## SOURCE DATA
--- START ---

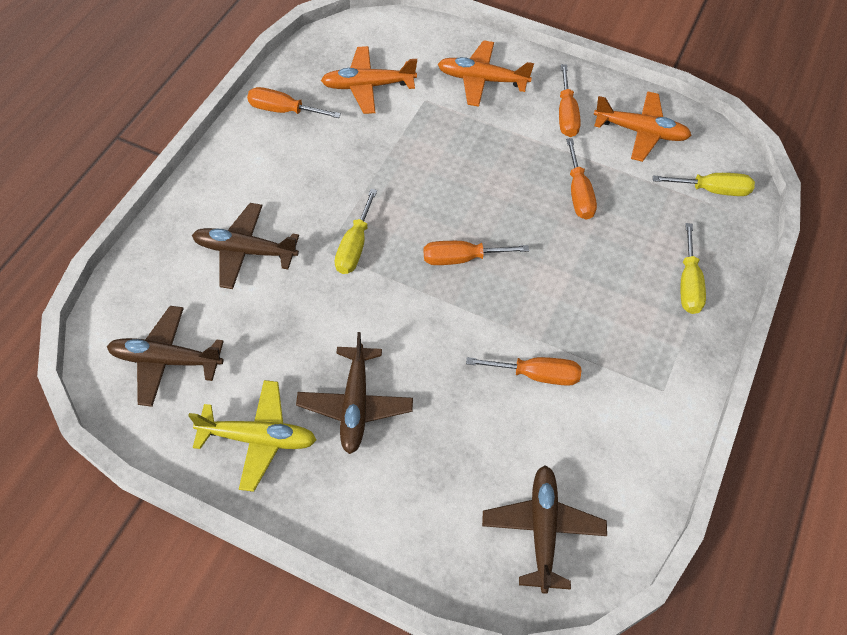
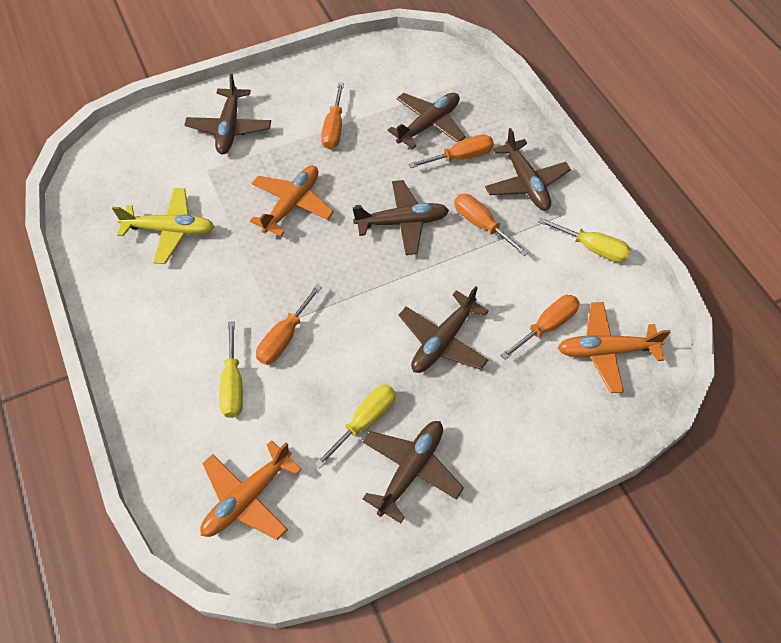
brown plane: 4 -> 6

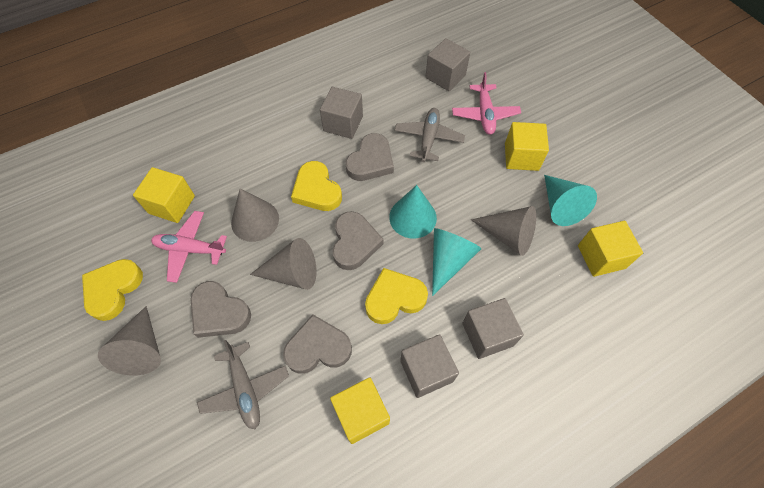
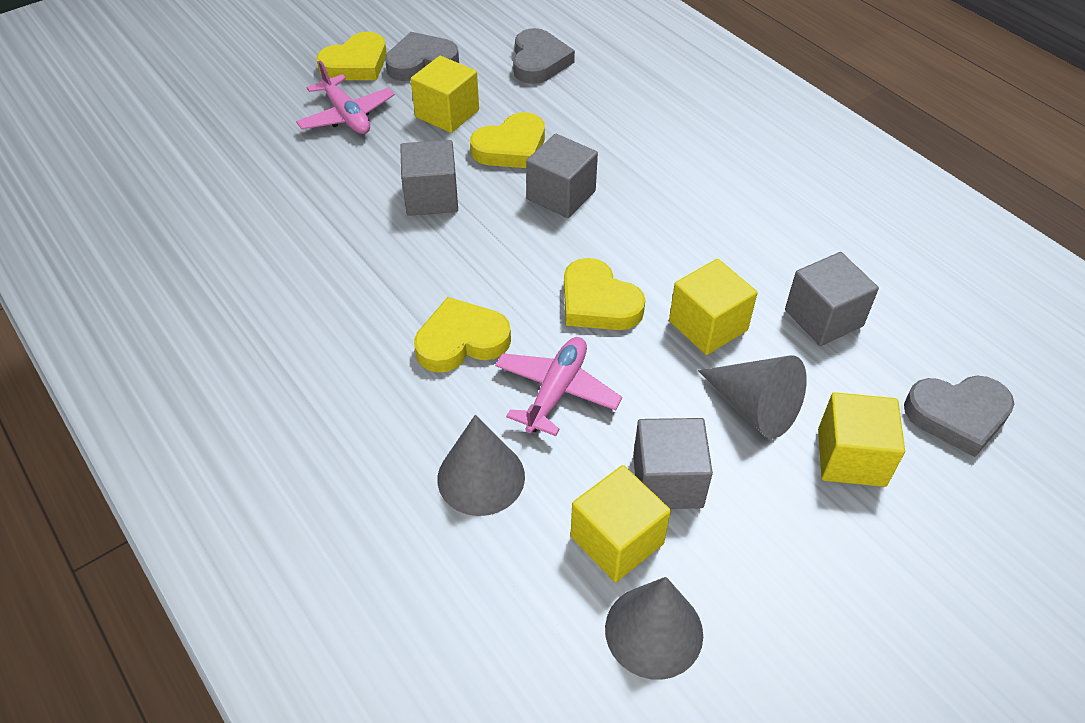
grey cone: 4 -> 3
grey heart: 4 -> 3
grey plane: 2 -> 0
turquoise cone: 3 -> 0
yellow heart: 3 -> 4

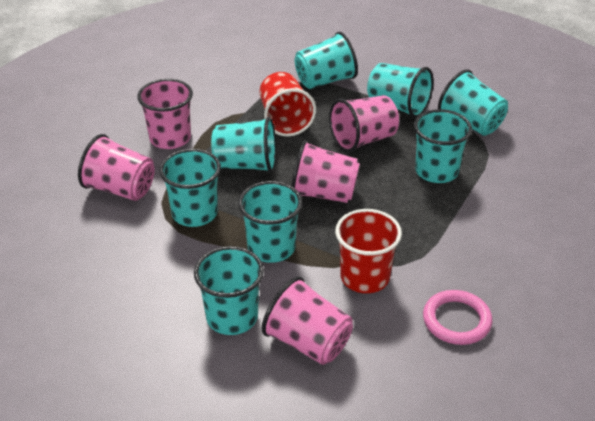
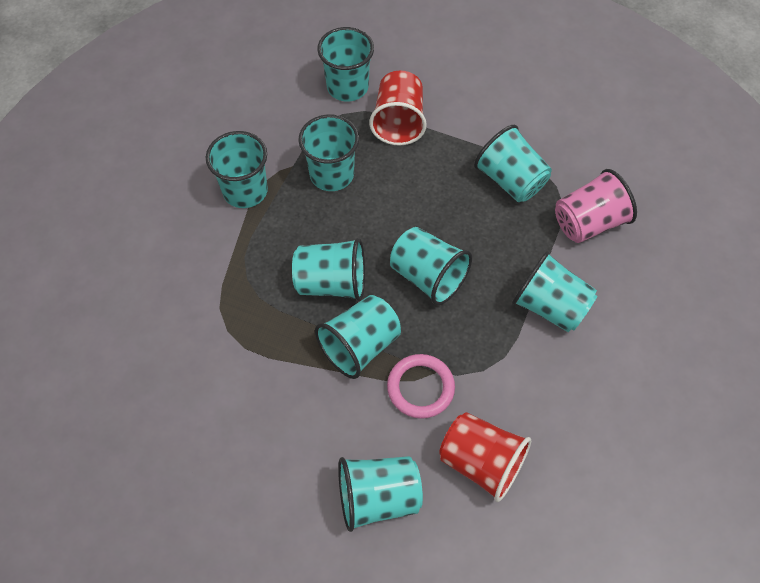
pink cup: 5 -> 1
turquoise cup: 8 -> 9

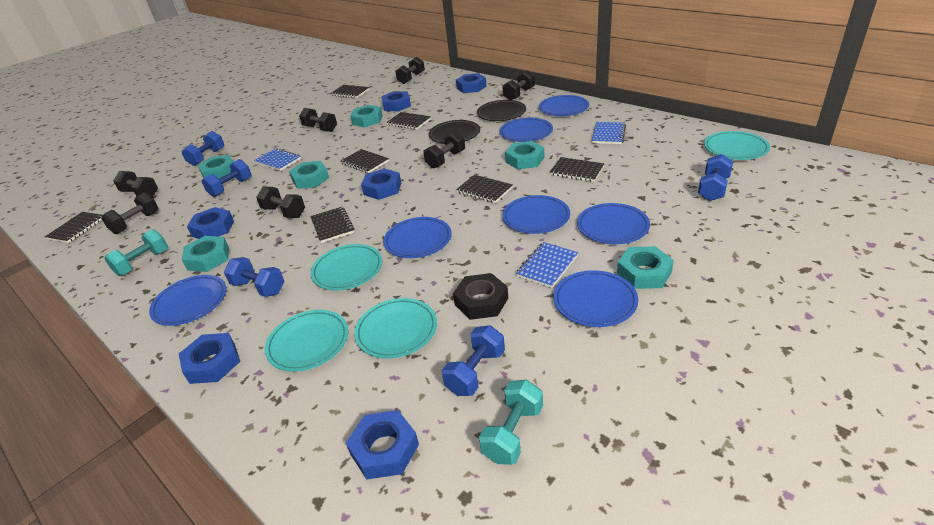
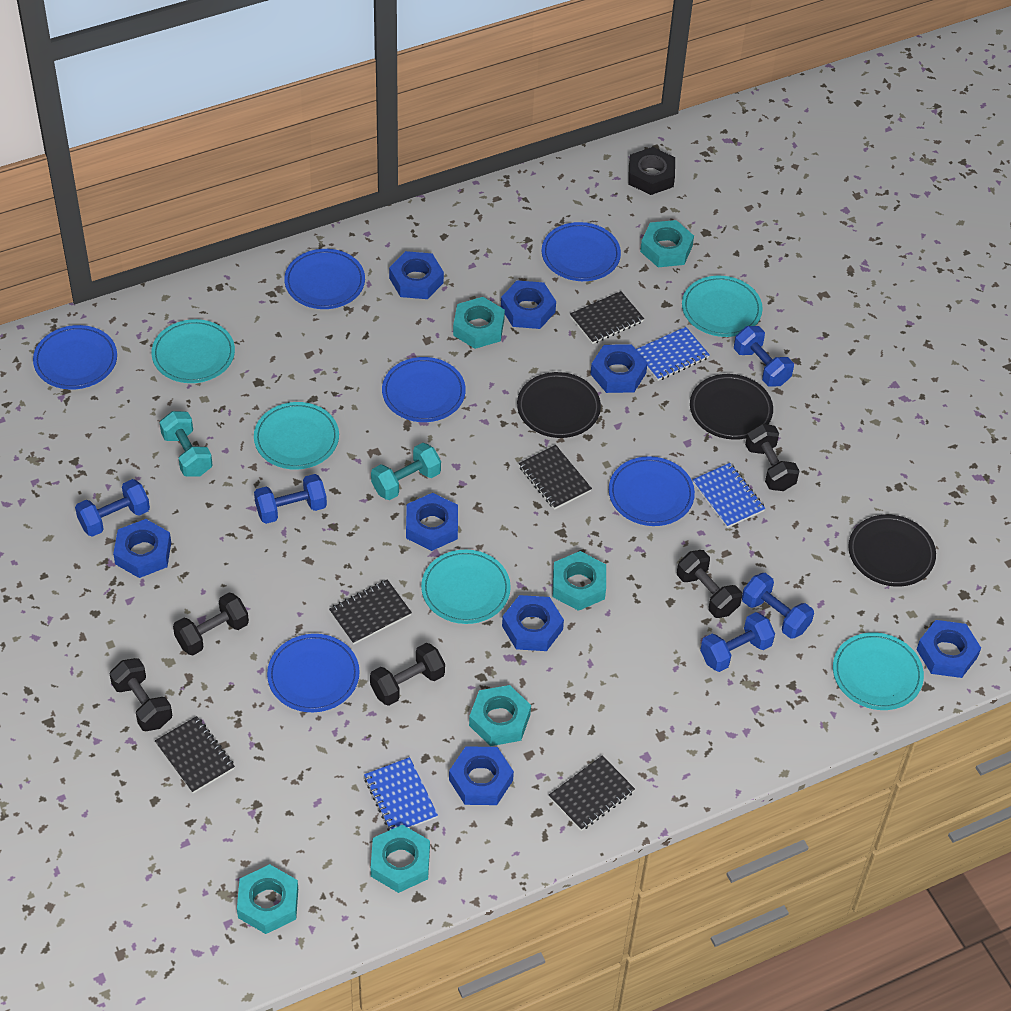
black dumbbell: 7 -> 5
black notebook: 7 -> 5
black plate: 2 -> 3
blue nut: 6 -> 8
blue plate: 7 -> 6
turquoise plate: 4 -> 5

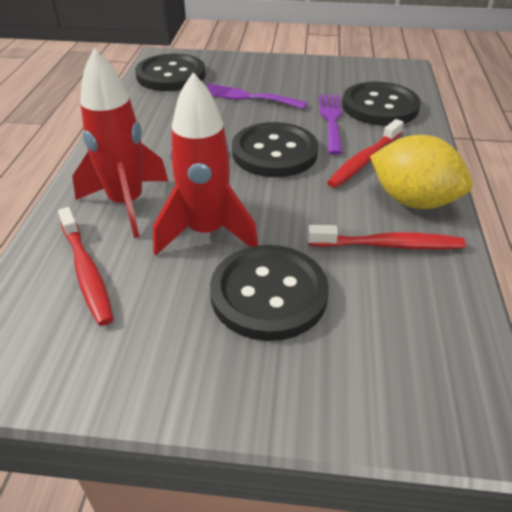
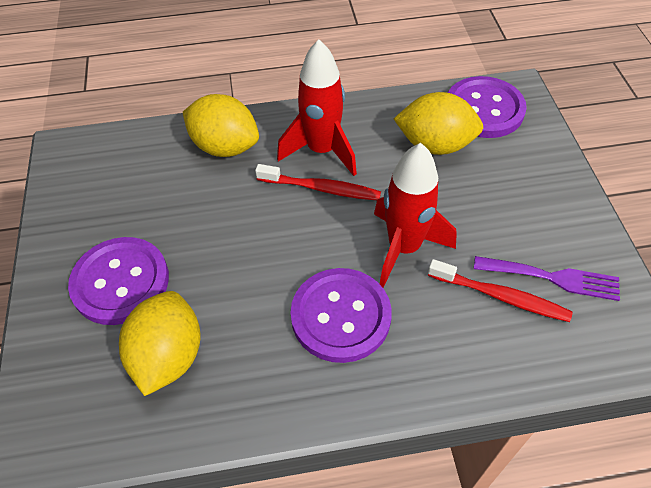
black button: 4 -> 0
purple button: 0 -> 3
purple fork: 2 -> 1
red toothbrush: 3 -> 2
yellow lemon: 1 -> 3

--- END ---

Only the pictures are to be left out; all other material is to be output exactly.

## EXPECTED ANSWER
brown plane: 4 -> 6

grey cone: 4 -> 3
grey heart: 4 -> 3
grey plane: 2 -> 0
turquoise cone: 3 -> 0
yellow heart: 3 -> 4

pink cup: 5 -> 1
turquoise cup: 8 -> 9

black dumbbell: 7 -> 5
black notebook: 7 -> 5
black plate: 2 -> 3
blue nut: 6 -> 8
blue plate: 7 -> 6
turquoise plate: 4 -> 5

black button: 4 -> 0
purple button: 0 -> 3
purple fork: 2 -> 1
red toothbrush: 3 -> 2
yellow lemon: 1 -> 3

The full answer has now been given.